#### [What the exercise asks]
Write out all of the entries that follow, word for word, but skip the pictures.

#### [Records shown]
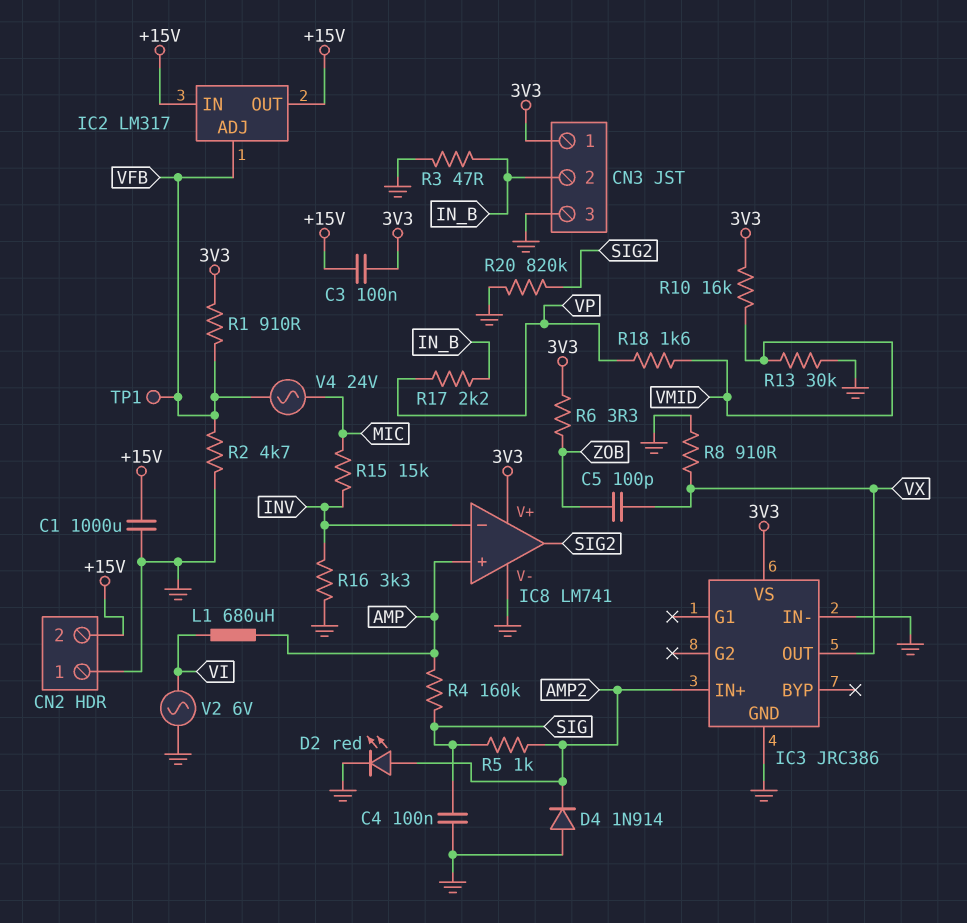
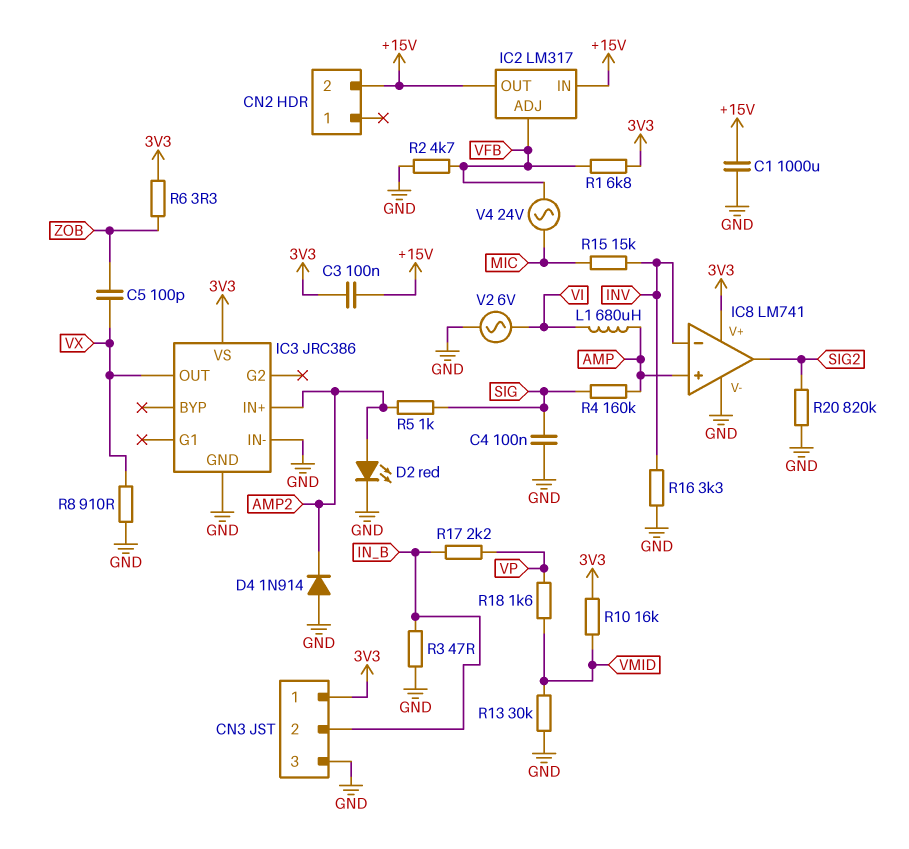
CN2 pin 1: GND -> none
R1: 910 (3V3, VFB) -> 6.8k (3V3, VFB)
TP1: test point (VFB) -> none

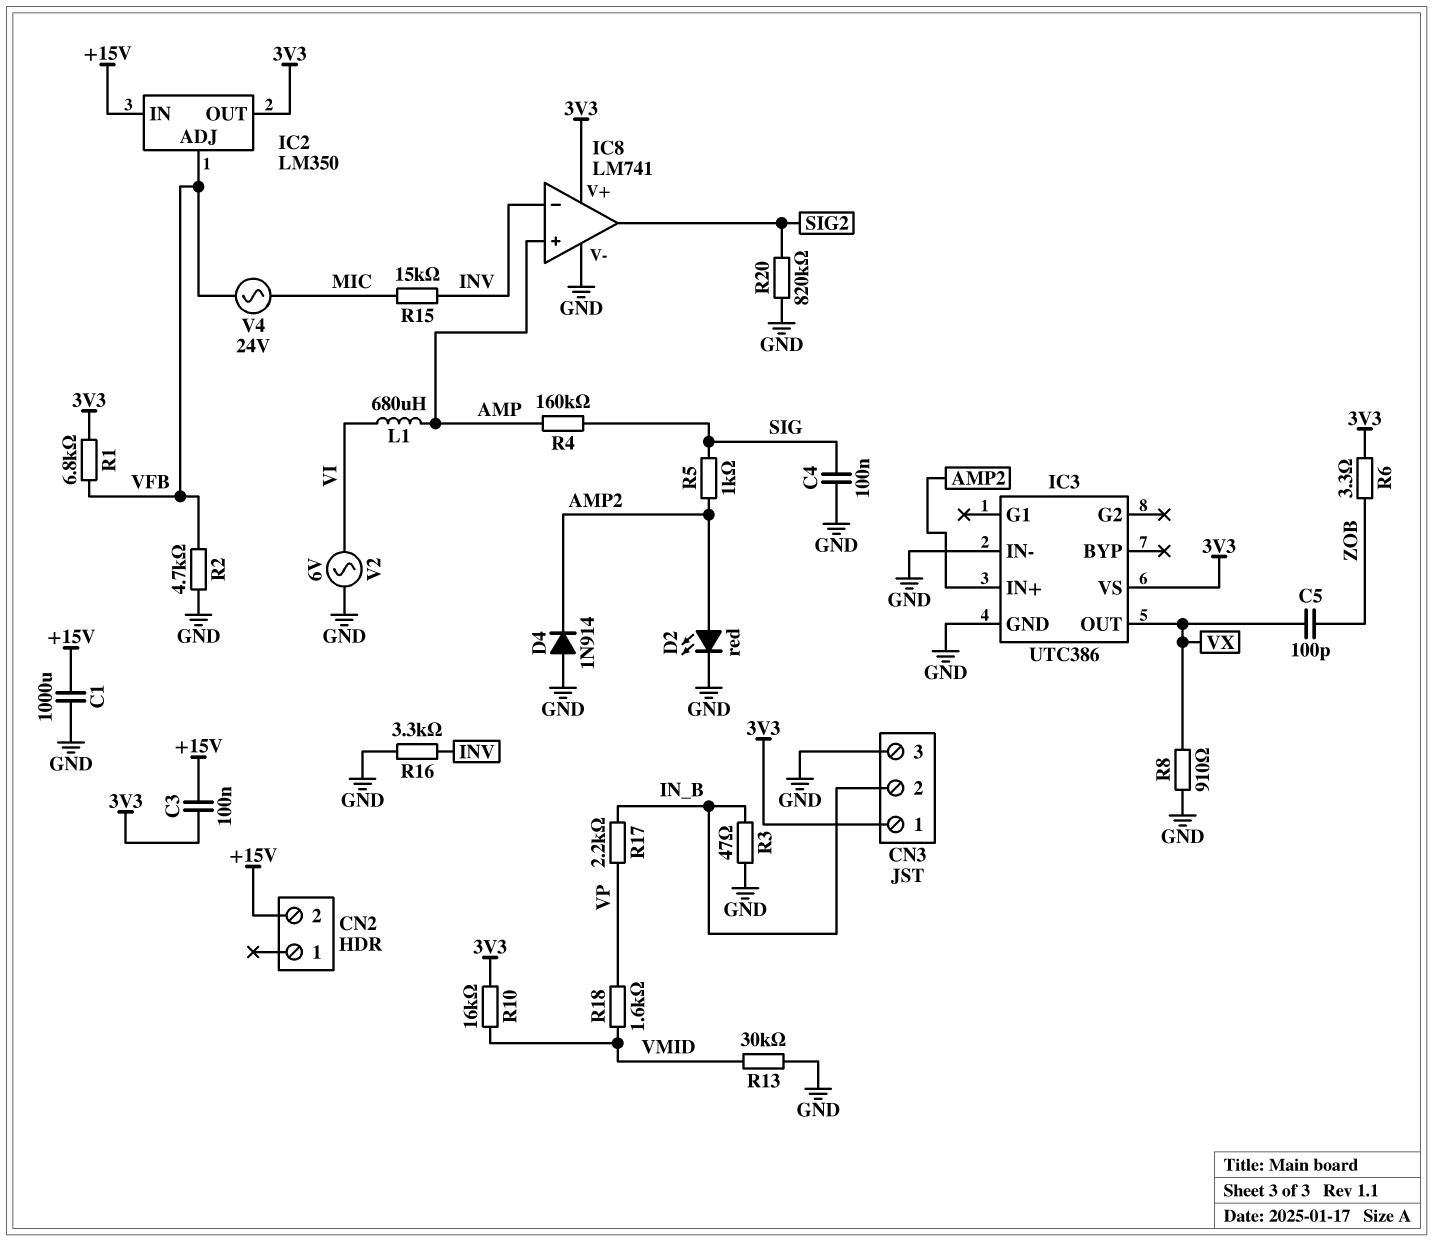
IC2: LM317 -> LM350
IC2 pin OUT: +15V -> 3V3
IC3: JRC386 -> UTC386

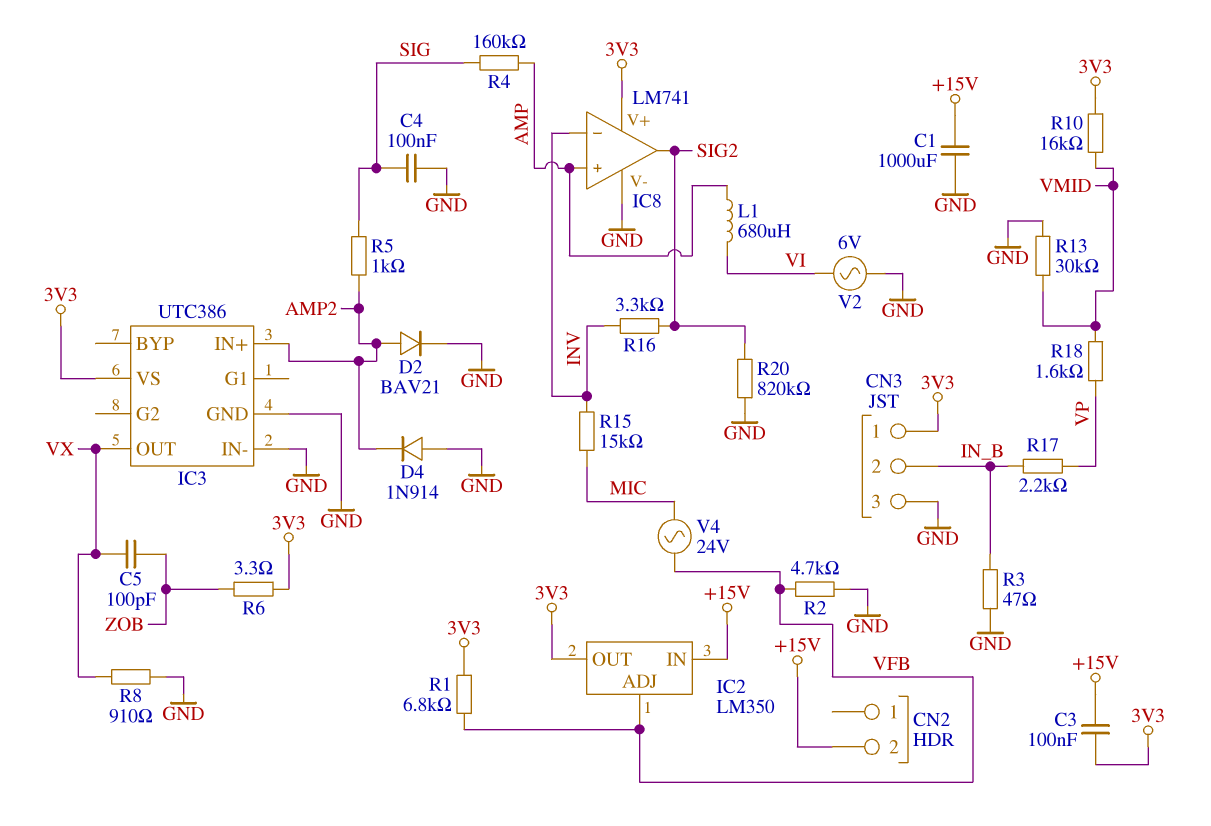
D2: LED red (A AMP2, K GND) -> diode BAV21 (A AMP2, K GND)
R16: 3.3k (GND, INV) -> 3.3k (INV, SIG2)

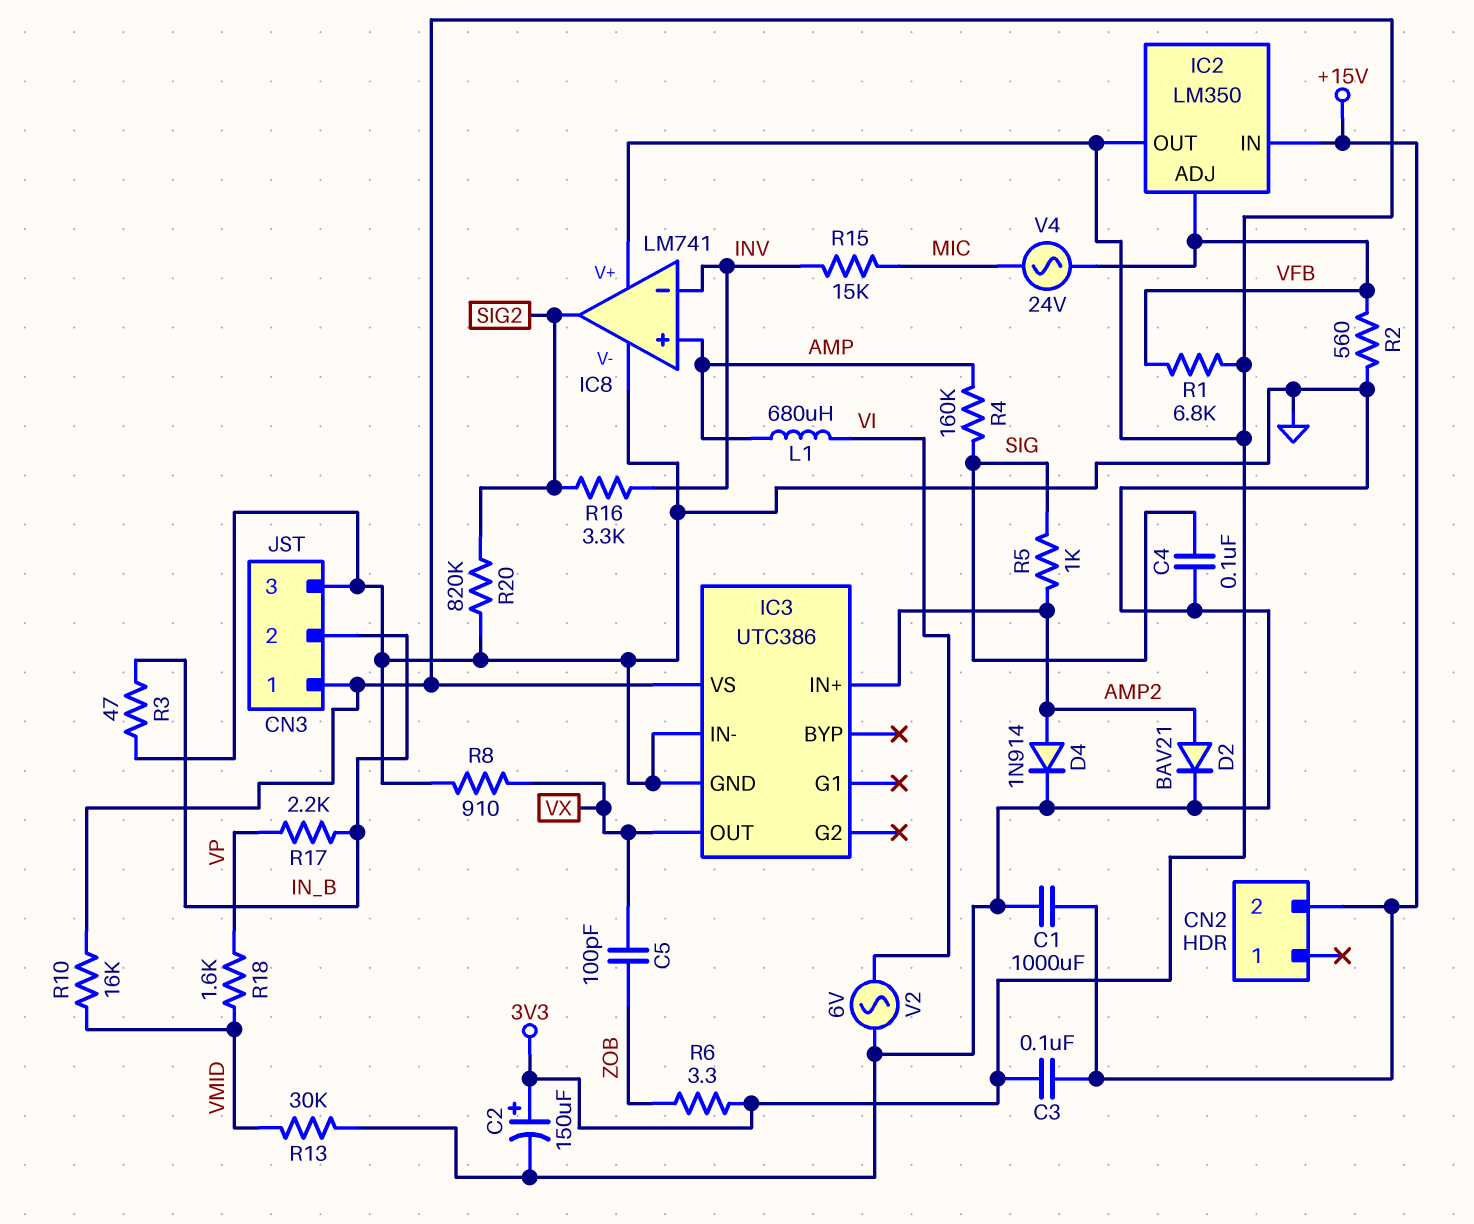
C2: none -> 150uF (plus 3V3, minus GND)
D4: diode 1N914 (A GND, K AMP2) -> diode 1N914 (A AMP2, K GND)
R2: 4.7k (GND, VFB) -> 560 (GND, VFB)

#### [Exercise result]
CN2 pin 1: GND -> none
R1: 910 (3V3, VFB) -> 6.8k (3V3, VFB)
TP1: test point (VFB) -> none

IC2: LM317 -> LM350
IC2 pin OUT: +15V -> 3V3
IC3: JRC386 -> UTC386

D2: LED red (A AMP2, K GND) -> diode BAV21 (A AMP2, K GND)
R16: 3.3k (GND, INV) -> 3.3k (INV, SIG2)

C2: none -> 150uF (plus 3V3, minus GND)
D4: diode 1N914 (A GND, K AMP2) -> diode 1N914 (A AMP2, K GND)
R2: 4.7k (GND, VFB) -> 560 (GND, VFB)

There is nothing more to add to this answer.